#### [Provided entries]
◆ ◆ ◆
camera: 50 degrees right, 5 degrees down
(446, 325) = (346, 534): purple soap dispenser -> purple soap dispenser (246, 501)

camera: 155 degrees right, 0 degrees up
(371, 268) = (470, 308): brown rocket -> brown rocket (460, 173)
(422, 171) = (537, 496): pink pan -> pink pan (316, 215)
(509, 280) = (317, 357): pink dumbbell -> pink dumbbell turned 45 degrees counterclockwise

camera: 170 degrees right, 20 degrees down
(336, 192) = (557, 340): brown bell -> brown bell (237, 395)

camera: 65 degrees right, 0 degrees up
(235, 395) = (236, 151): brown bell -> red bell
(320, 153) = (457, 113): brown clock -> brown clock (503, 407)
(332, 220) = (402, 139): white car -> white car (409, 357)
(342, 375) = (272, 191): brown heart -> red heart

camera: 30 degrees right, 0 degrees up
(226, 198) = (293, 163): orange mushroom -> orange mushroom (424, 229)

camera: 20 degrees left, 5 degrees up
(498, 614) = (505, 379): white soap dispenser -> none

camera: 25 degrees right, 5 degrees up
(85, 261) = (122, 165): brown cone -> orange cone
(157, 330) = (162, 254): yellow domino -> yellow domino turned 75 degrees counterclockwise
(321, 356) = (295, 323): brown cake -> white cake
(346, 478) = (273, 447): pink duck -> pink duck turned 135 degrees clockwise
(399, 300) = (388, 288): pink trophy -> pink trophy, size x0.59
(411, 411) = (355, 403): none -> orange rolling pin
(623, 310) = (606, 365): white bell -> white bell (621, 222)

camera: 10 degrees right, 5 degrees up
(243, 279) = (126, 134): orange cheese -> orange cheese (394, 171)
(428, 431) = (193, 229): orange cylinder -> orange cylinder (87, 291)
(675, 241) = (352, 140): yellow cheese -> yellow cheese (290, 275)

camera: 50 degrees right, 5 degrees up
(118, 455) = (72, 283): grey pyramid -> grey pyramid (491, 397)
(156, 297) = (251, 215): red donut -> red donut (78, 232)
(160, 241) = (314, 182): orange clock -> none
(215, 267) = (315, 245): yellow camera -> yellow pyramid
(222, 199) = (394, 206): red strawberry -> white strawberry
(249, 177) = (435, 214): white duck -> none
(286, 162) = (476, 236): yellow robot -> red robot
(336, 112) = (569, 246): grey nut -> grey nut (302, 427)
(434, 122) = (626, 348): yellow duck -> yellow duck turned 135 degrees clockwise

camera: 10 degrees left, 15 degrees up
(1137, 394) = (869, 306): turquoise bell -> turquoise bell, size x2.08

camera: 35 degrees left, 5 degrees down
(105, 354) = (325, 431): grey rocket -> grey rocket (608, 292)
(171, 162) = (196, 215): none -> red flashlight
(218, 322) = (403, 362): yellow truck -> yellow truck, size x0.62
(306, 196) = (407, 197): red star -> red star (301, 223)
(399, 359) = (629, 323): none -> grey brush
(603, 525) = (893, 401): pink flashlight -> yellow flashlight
◆ ◆ ◆
#### [Exercise details]
Restate word for word the lines in the material above from the one with "(411, 411) = (355, 403): none" to the one with "(118, 455) = (72, 283): grey"; both of those lines count, and nothing else does.

#### [Answer to this problem]
(411, 411) = (355, 403): none -> orange rolling pin
(623, 310) = (606, 365): white bell -> white bell (621, 222)

camera: 10 degrees right, 5 degrees up
(243, 279) = (126, 134): orange cheese -> orange cheese (394, 171)
(428, 431) = (193, 229): orange cylinder -> orange cylinder (87, 291)
(675, 241) = (352, 140): yellow cheese -> yellow cheese (290, 275)

camera: 50 degrees right, 5 degrees up
(118, 455) = (72, 283): grey pyramid -> grey pyramid (491, 397)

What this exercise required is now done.